Scene difference descriptions:
◆ ◆ ◆ ◆ ◆ ◆ ◆

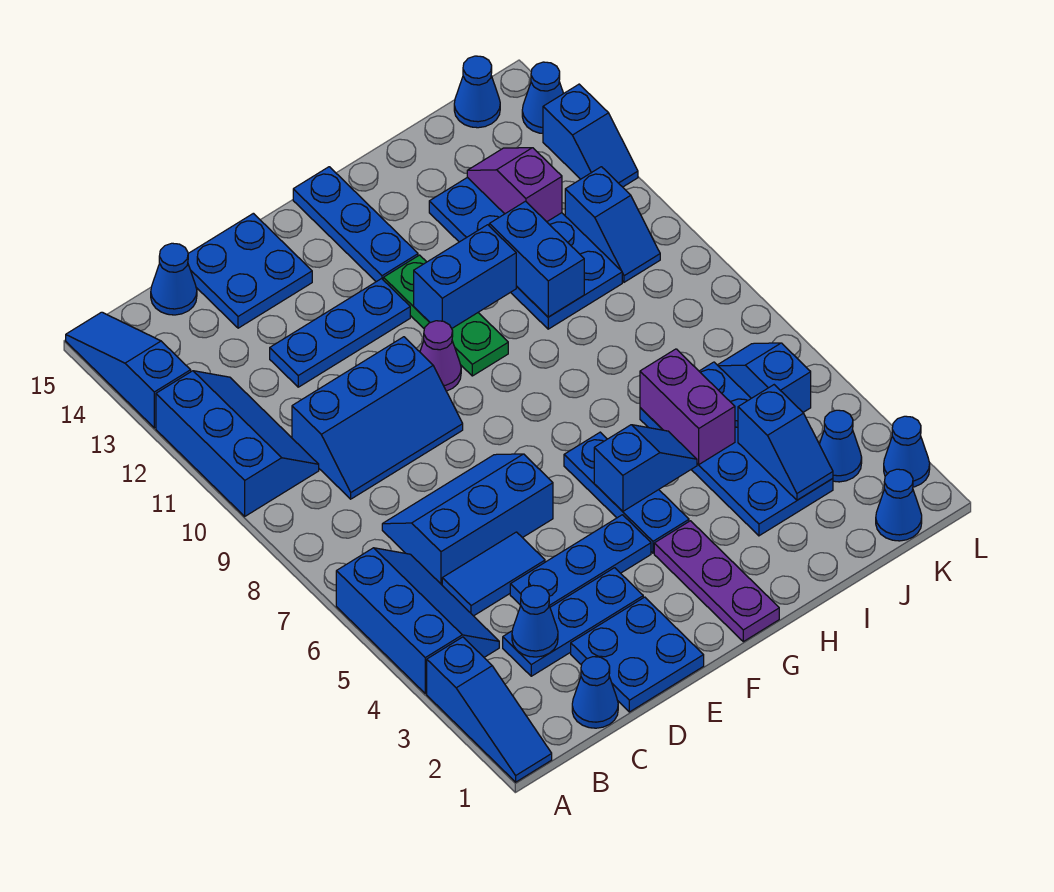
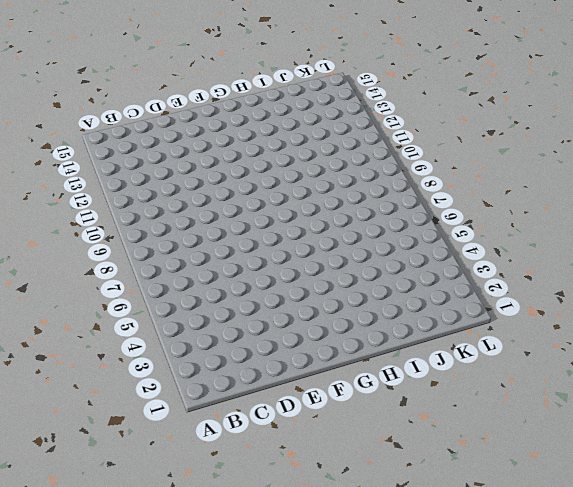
none -> blue slope A1:A3 level 1 top 3
none -> blue slope A4:B6 level 1 top A
none -> blue slope A10:B12 level 1 top A
none -> blue slope A13:A15 level 1 top 13

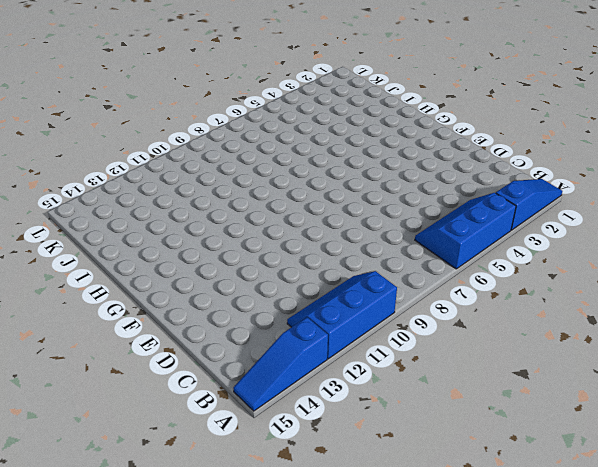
none -> blue cone C1 level 1
none -> blue plate C3:E3 level 1
none -> blue tile C5:D5 level 1
none -> blue slope C6:E7 level 1 top 6

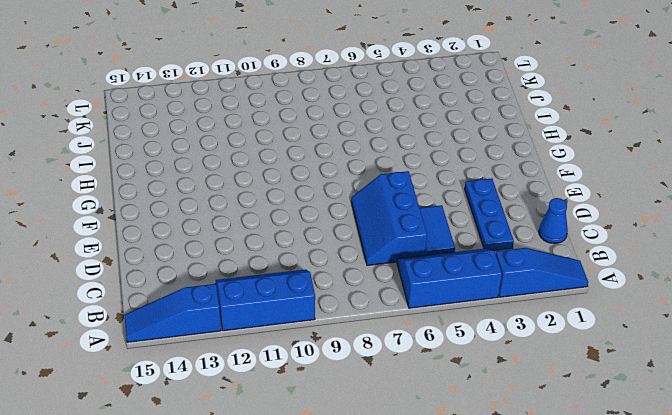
none -> blue slope C9:E10 level 1 top 10
none -> blue cone C15 level 1
none -> blue plate D1:E2 level 1
none -> blue plate D4:F4 level 1

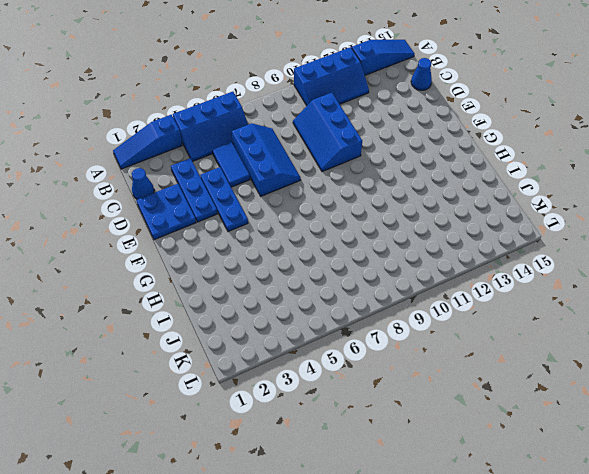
none -> blue plate D12:F12 level 1
none -> blue plate D14:E15 level 1
none -> purple cone F10 level 1
none -> purple plate G1:G3 level 1

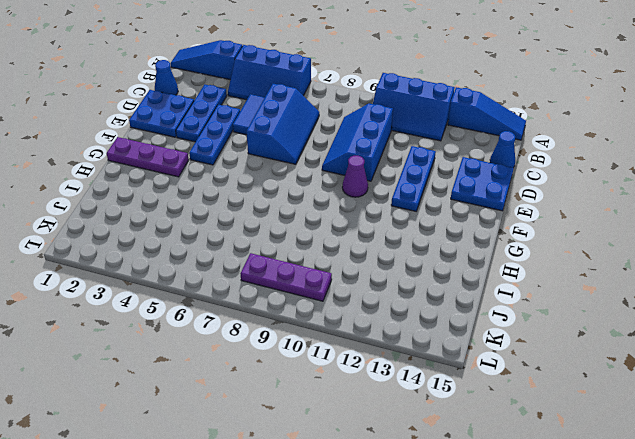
purple plate K8:K10 level 1 -> blue slope K10:K11 level 1 top 11
none -> blue plate G4:G6 level 1
none -> green plate G10:G12 level 1
none -> blue plate G13:G15 level 1
none -> blue plate I3:J6 level 1

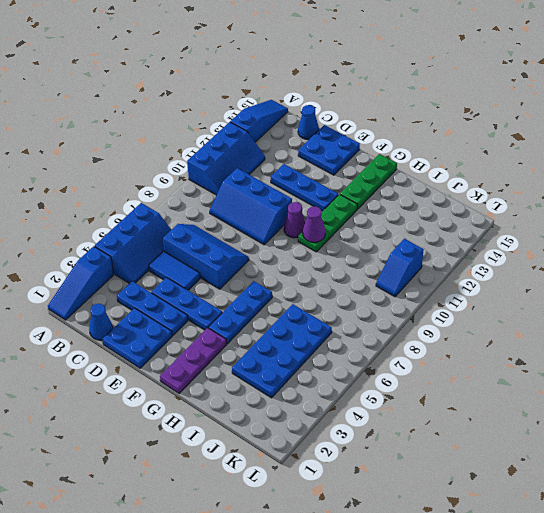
purple cone G10 level 2 -> none
green plate G13:G15 level 1 -> blue plate G13:G15 level 1
none -> blue plate I10:J13 level 1
none -> blue cone K1 level 1
none -> blue cone K3 level 1
none -> blue slope K5:K6 level 1 top 5

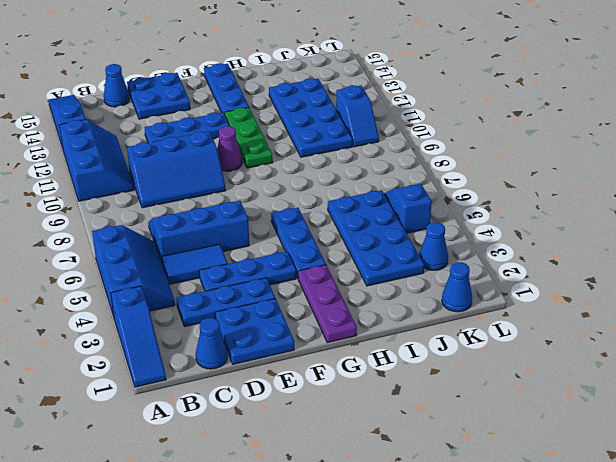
none -> blue cone K15 level 1
none -> blue cone L2 level 1
none -> blue slope L12:L13 level 1 top 13
none -> blue cone L14 level 1

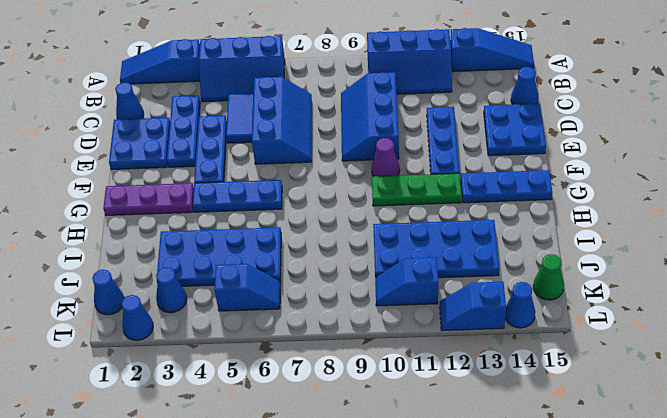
green cone K15 level 1 -> blue cone K15 level 1
none -> blue cone C3 level 2
none -> blue slope G5:H5 level 2 top G
none -> blue brick G11:H11 level 2
none -> purple brick I5:I6 level 2

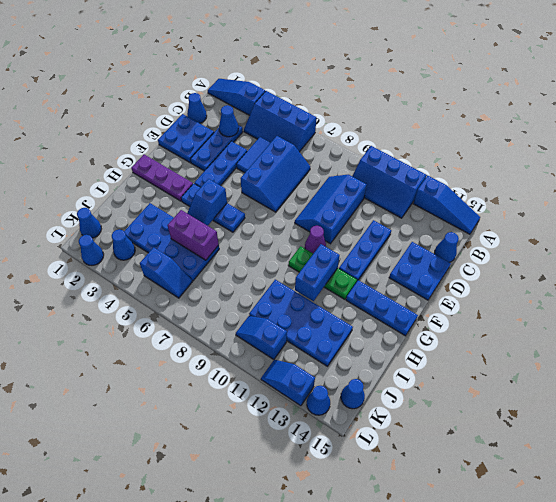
none -> blue brick I10:I11 level 2
none -> blue slope J3:J4 level 2 top 4
none -> purple slope J12:J13 level 2 top 12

◆ ◆ ◆ ◆ ◆ ◆ ◆

THE TASK: Your response should consist solely of the lines from the line with "green plate G13:G15" through the last line of the entries above, printed exactly and without pictures.

ANSWER SECTION:
green plate G13:G15 level 1 -> blue plate G13:G15 level 1
none -> blue plate I10:J13 level 1
none -> blue cone K1 level 1
none -> blue cone K3 level 1
none -> blue slope K5:K6 level 1 top 5

none -> blue cone K15 level 1
none -> blue cone L2 level 1
none -> blue slope L12:L13 level 1 top 13
none -> blue cone L14 level 1

green cone K15 level 1 -> blue cone K15 level 1
none -> blue cone C3 level 2
none -> blue slope G5:H5 level 2 top G
none -> blue brick G11:H11 level 2
none -> purple brick I5:I6 level 2

none -> blue brick I10:I11 level 2
none -> blue slope J3:J4 level 2 top 4
none -> purple slope J12:J13 level 2 top 12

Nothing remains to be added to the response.